BEGIN
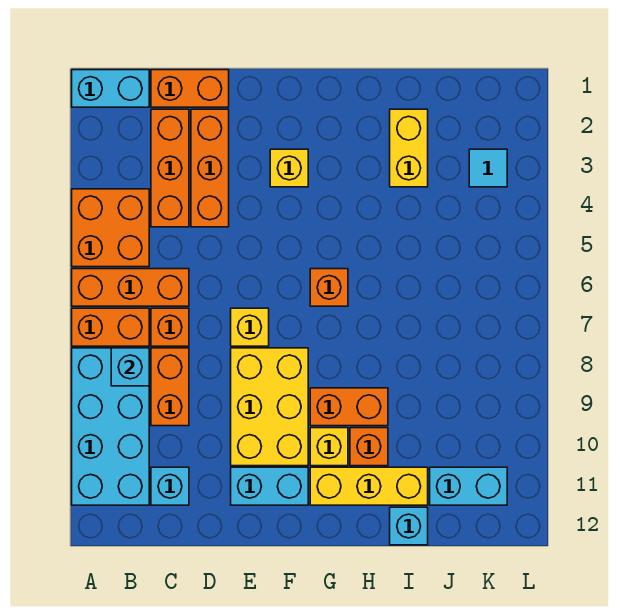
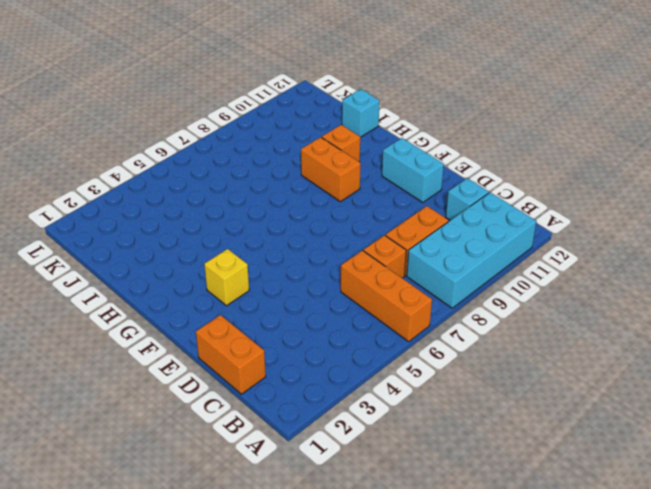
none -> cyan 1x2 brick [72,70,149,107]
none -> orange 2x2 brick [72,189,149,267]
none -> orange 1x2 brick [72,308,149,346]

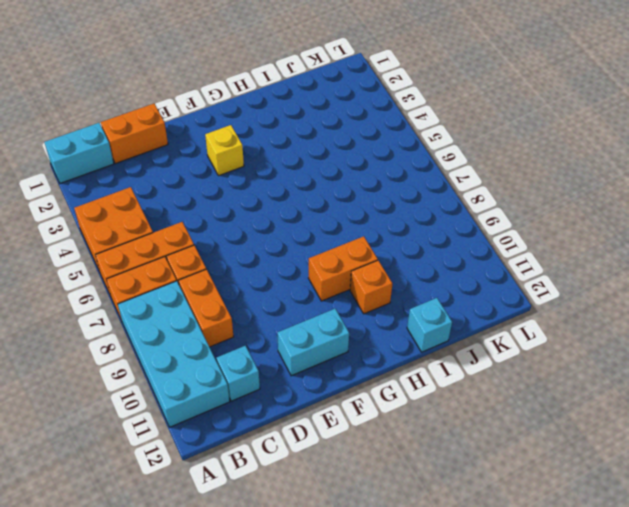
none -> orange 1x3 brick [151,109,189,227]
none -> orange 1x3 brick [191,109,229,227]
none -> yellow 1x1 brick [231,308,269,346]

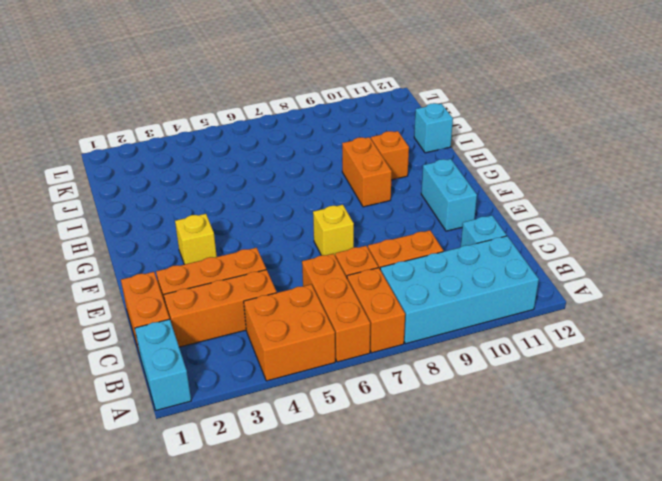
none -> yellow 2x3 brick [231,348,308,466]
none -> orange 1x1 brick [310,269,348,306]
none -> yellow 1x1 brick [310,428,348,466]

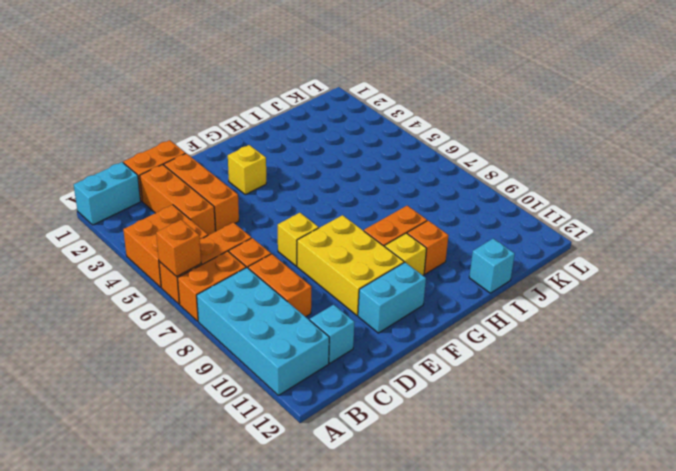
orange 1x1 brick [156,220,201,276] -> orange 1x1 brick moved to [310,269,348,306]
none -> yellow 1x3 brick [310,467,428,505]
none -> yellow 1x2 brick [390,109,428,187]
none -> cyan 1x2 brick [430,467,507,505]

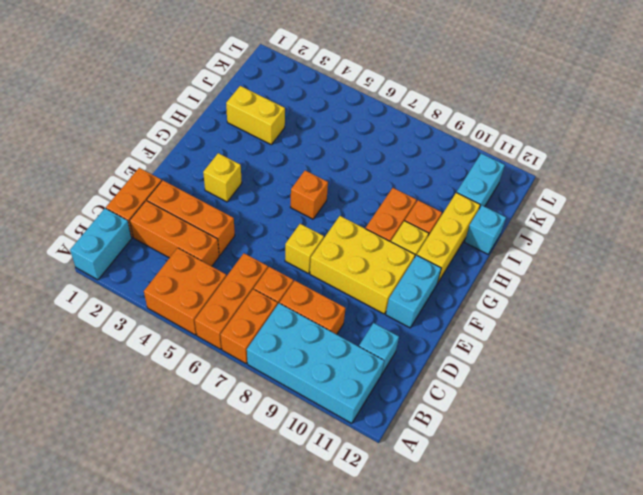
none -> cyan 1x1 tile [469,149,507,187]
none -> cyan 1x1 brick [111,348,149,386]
END
**Problem**.
Output the listing above in full and exactly, with pictures excluded.

**Solution for this problem**.
none -> cyan 1x2 brick [72,70,149,107]
none -> orange 2x2 brick [72,189,149,267]
none -> orange 1x2 brick [72,308,149,346]

none -> orange 1x3 brick [151,109,189,227]
none -> orange 1x3 brick [191,109,229,227]
none -> yellow 1x1 brick [231,308,269,346]

none -> yellow 2x3 brick [231,348,308,466]
none -> orange 1x1 brick [310,269,348,306]
none -> yellow 1x1 brick [310,428,348,466]

orange 1x1 brick [156,220,201,276] -> orange 1x1 brick moved to [310,269,348,306]
none -> yellow 1x3 brick [310,467,428,505]
none -> yellow 1x2 brick [390,109,428,187]
none -> cyan 1x2 brick [430,467,507,505]

none -> cyan 1x1 tile [469,149,507,187]
none -> cyan 1x1 brick [111,348,149,386]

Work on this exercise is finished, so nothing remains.